**What you have to do:**
Please retype, character for character, the portion of the entries below that runs from the line containing "(382, 217) = (406, 93): none -> yellow pencil" to the last line.

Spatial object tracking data

::::

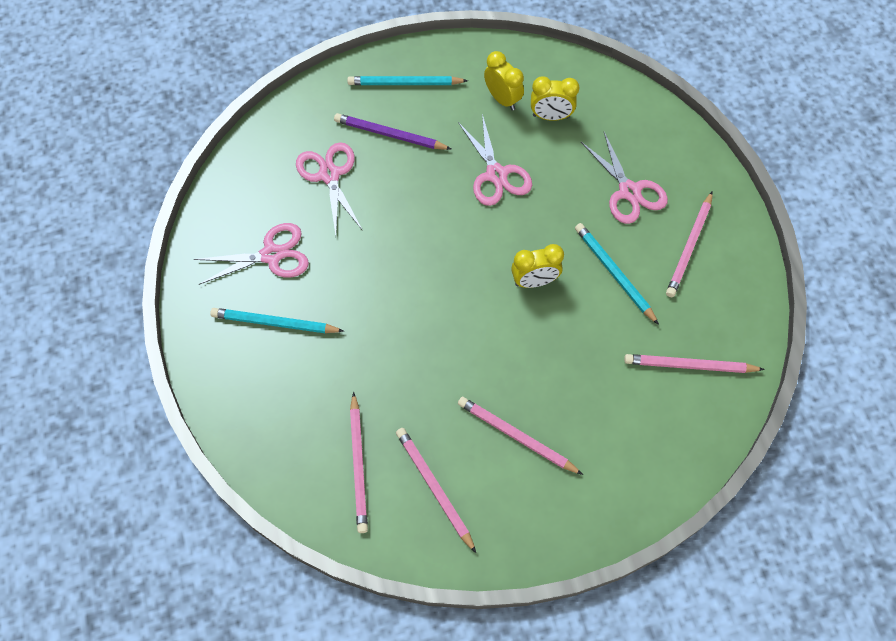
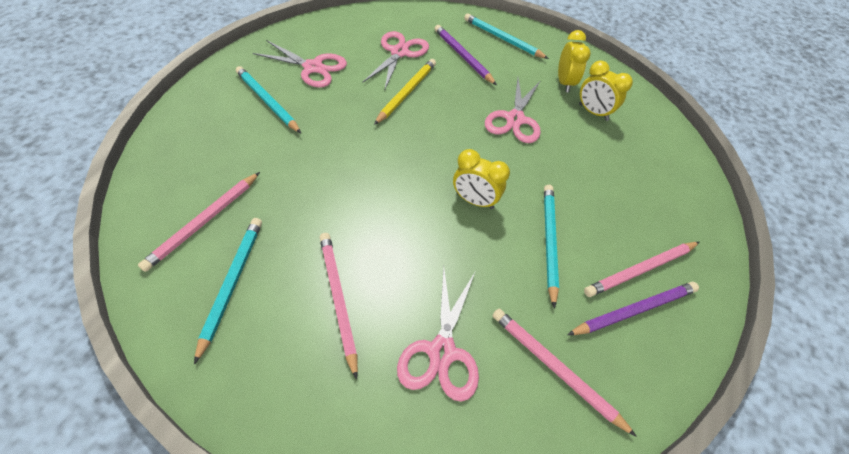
camera: 35 degrees right, 10 degrees down
(382, 217) = (406, 93): none -> yellow pencil
(434, 488) = (232, 284): pink pencil -> turquoise pencil
(629, 192) = (616, 195): pink scissors -> pink scissors (441, 352)
(706, 283) = (634, 310): none -> purple pencil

::::

**Solution for this problem:**
(382, 217) = (406, 93): none -> yellow pencil
(434, 488) = (232, 284): pink pencil -> turquoise pencil
(629, 192) = (616, 195): pink scissors -> pink scissors (441, 352)
(706, 283) = (634, 310): none -> purple pencil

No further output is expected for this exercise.